Requirement >> Check every line below for the word "pink" and copy the ones that have it.

Records supplied >>
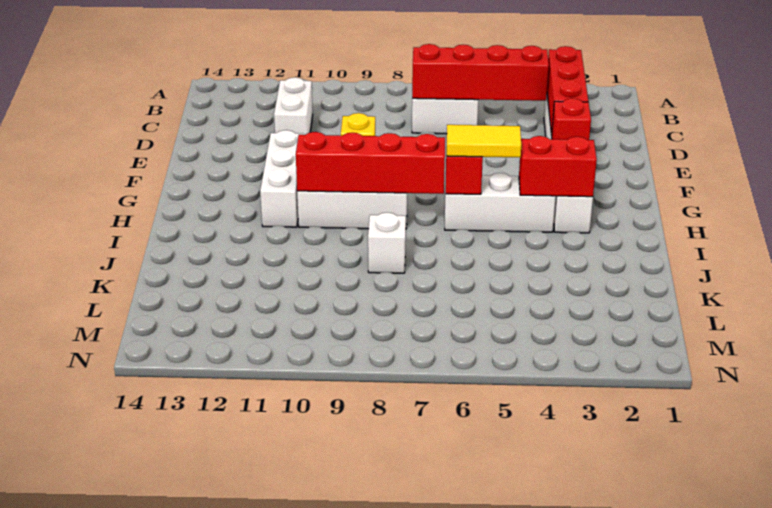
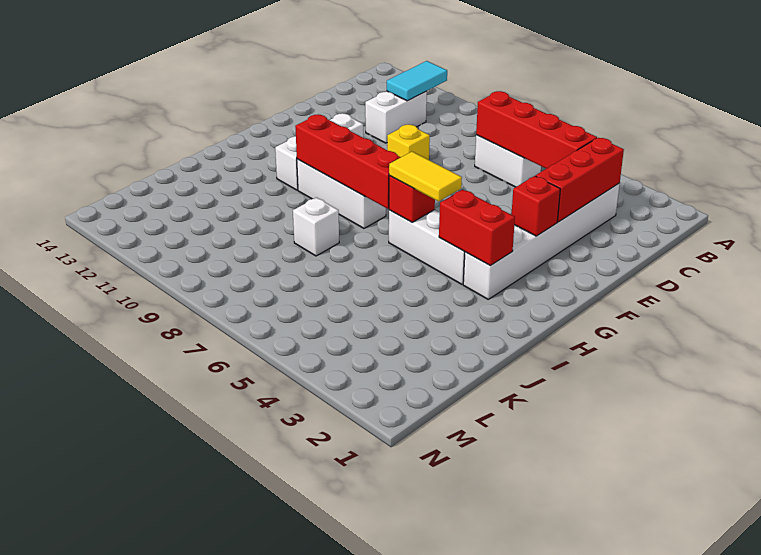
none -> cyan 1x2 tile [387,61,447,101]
---
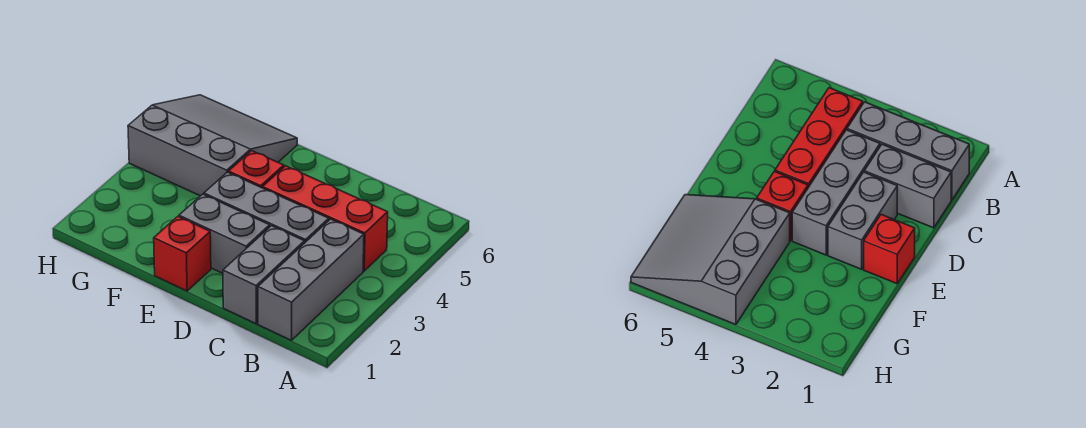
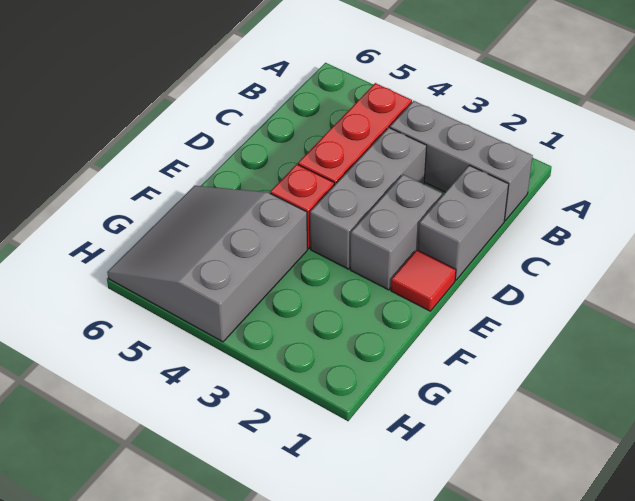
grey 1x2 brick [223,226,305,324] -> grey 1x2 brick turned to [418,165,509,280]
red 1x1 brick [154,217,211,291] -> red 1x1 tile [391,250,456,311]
* * *
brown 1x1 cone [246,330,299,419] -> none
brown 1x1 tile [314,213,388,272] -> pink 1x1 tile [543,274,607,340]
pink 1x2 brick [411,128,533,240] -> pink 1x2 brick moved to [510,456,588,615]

Solution for this exercise >>
brown 1x1 tile [314,213,388,272] -> pink 1x1 tile [543,274,607,340]
pink 1x2 brick [411,128,533,240] -> pink 1x2 brick moved to [510,456,588,615]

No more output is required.